[Records drawn from a dataset]
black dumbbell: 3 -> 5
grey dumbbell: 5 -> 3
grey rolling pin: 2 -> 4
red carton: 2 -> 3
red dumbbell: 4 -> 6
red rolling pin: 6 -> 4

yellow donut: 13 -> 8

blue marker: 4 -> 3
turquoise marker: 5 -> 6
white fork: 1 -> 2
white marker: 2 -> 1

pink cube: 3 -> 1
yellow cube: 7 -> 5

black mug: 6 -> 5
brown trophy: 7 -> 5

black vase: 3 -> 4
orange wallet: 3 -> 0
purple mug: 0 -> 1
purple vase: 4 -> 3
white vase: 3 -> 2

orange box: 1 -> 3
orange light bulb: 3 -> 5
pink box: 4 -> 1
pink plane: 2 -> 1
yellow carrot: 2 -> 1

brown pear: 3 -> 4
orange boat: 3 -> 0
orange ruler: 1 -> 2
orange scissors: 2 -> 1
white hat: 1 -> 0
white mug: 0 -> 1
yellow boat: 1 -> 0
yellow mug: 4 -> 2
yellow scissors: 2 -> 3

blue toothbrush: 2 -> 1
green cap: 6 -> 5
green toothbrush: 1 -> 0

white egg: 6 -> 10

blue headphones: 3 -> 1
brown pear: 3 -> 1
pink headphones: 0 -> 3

• What you should do: Respond with nothing but the number of lines in the entries that contain the string "black".

• Answer to the problem: 3